Data extracted from a collection

..............................

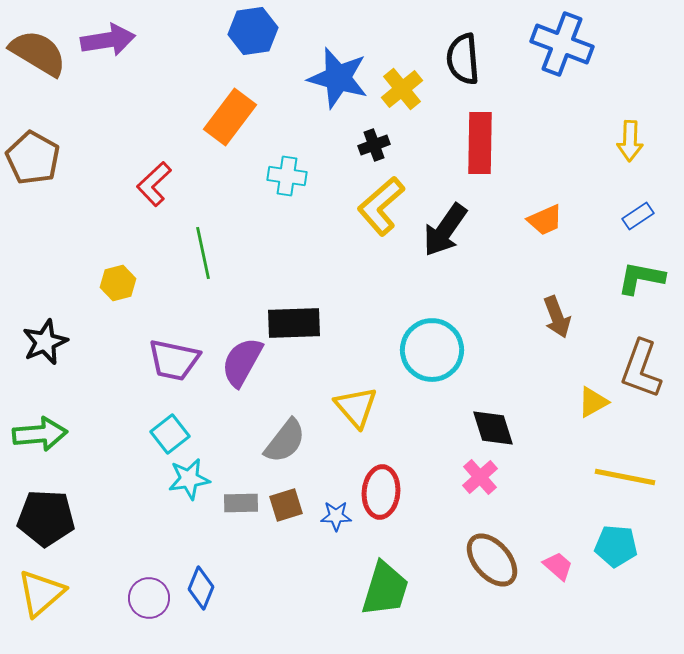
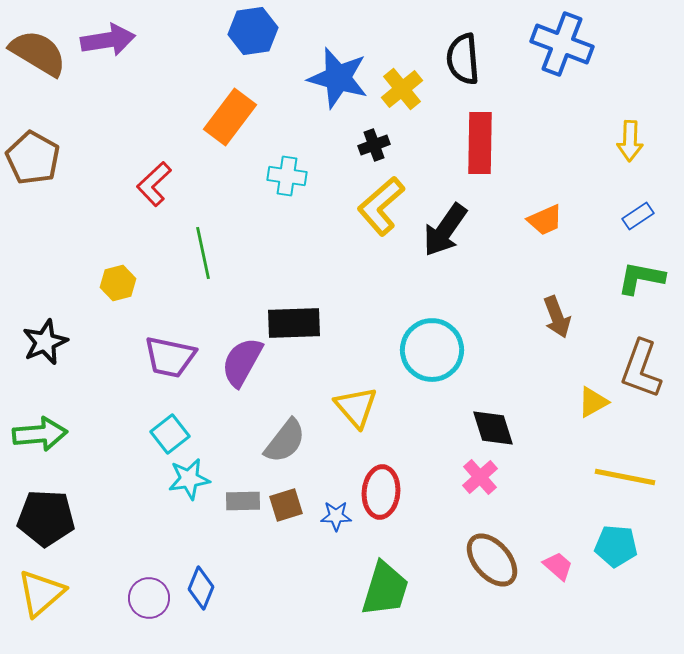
purple trapezoid at (174, 360): moved 4 px left, 3 px up
gray rectangle at (241, 503): moved 2 px right, 2 px up
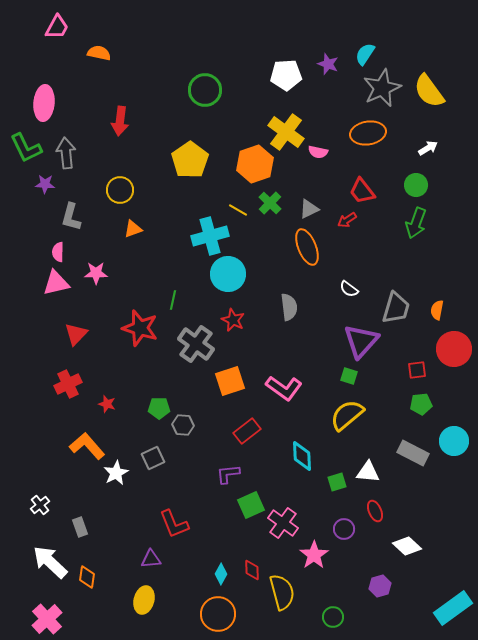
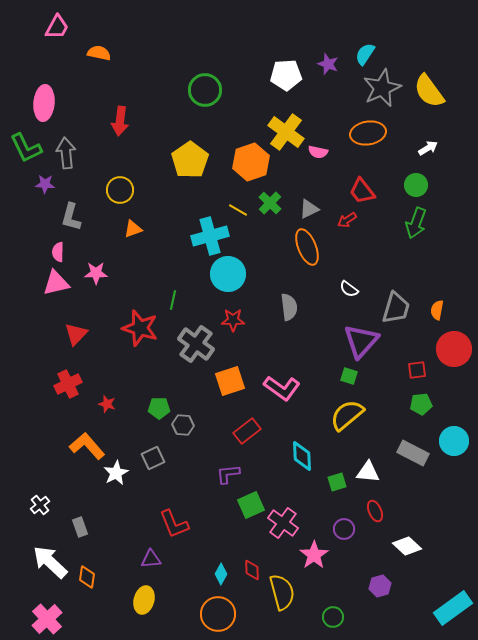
orange hexagon at (255, 164): moved 4 px left, 2 px up
red star at (233, 320): rotated 25 degrees counterclockwise
pink L-shape at (284, 388): moved 2 px left
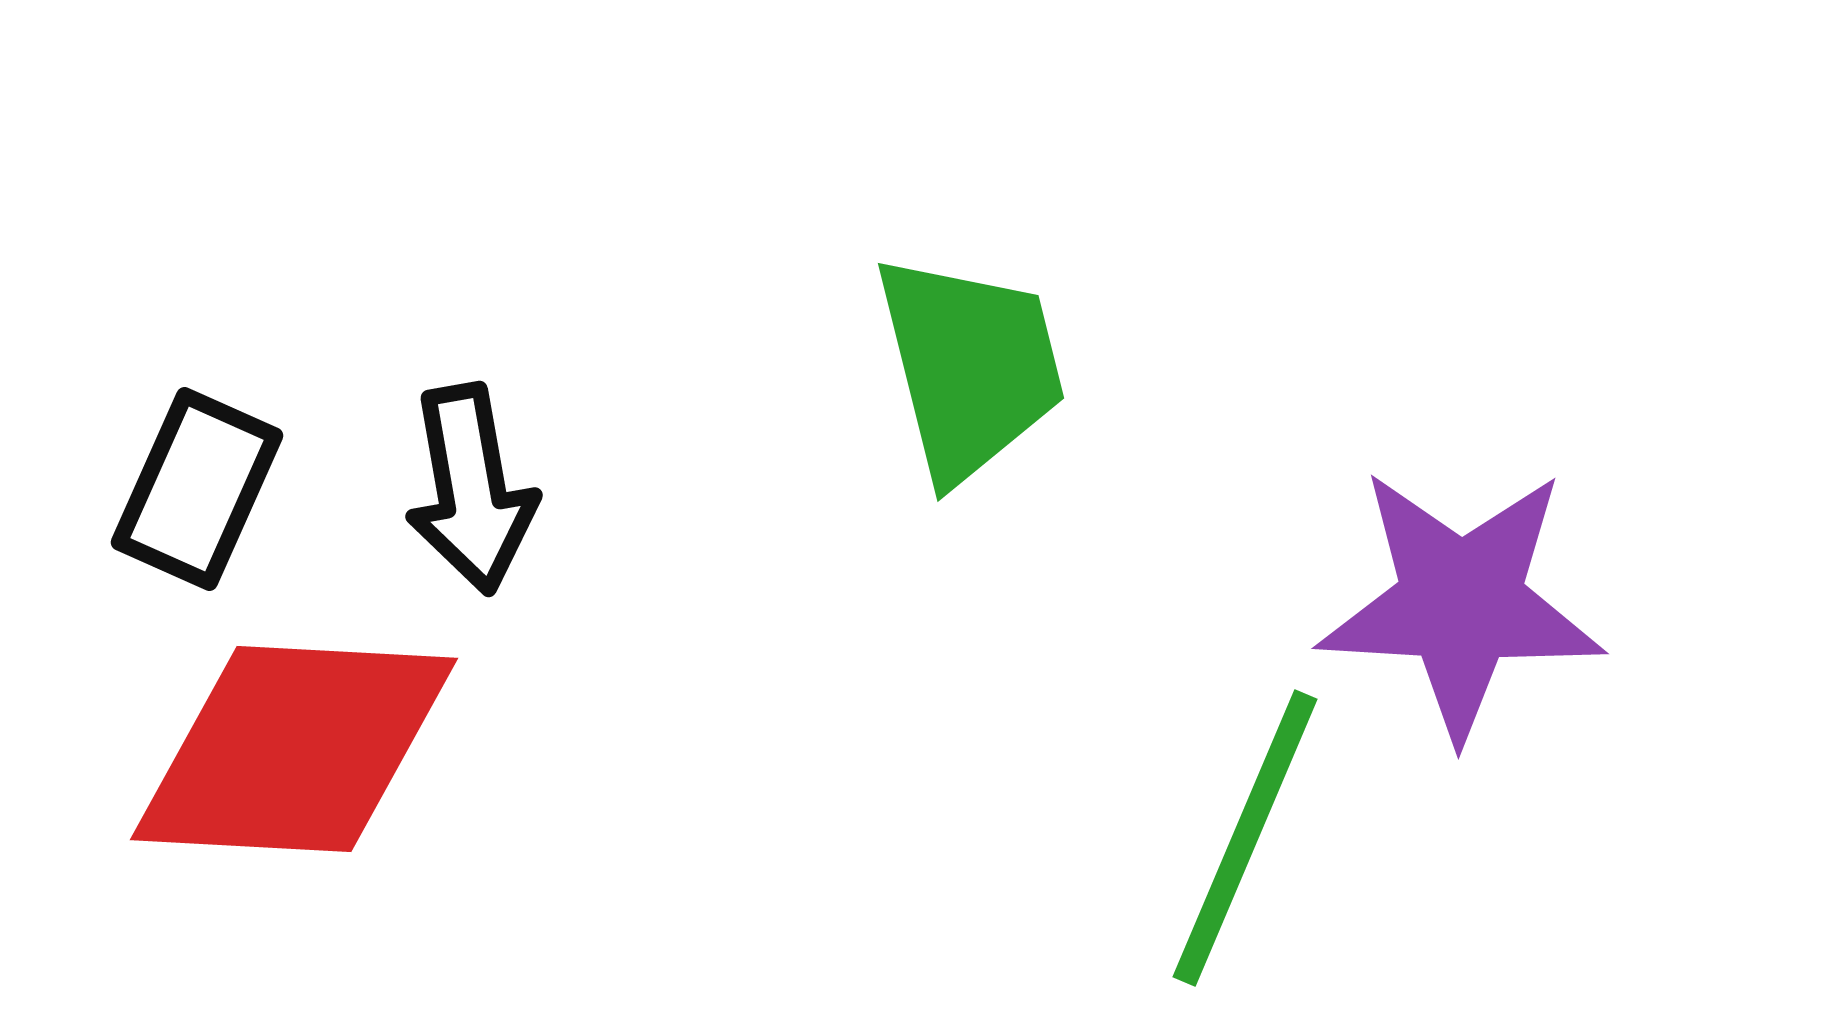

..............................

= EXERCISE DIRECTIONS =
Reproduce the lines above exactly, please, but not the pictures in them.

= ANSWER TO THE EXERCISE =
purple trapezoid at (174, 360): moved 4 px left, 3 px up
gray rectangle at (241, 503): moved 2 px right, 2 px up
orange hexagon at (255, 164): moved 4 px left, 2 px up
red star at (233, 320): rotated 25 degrees counterclockwise
pink L-shape at (284, 388): moved 2 px left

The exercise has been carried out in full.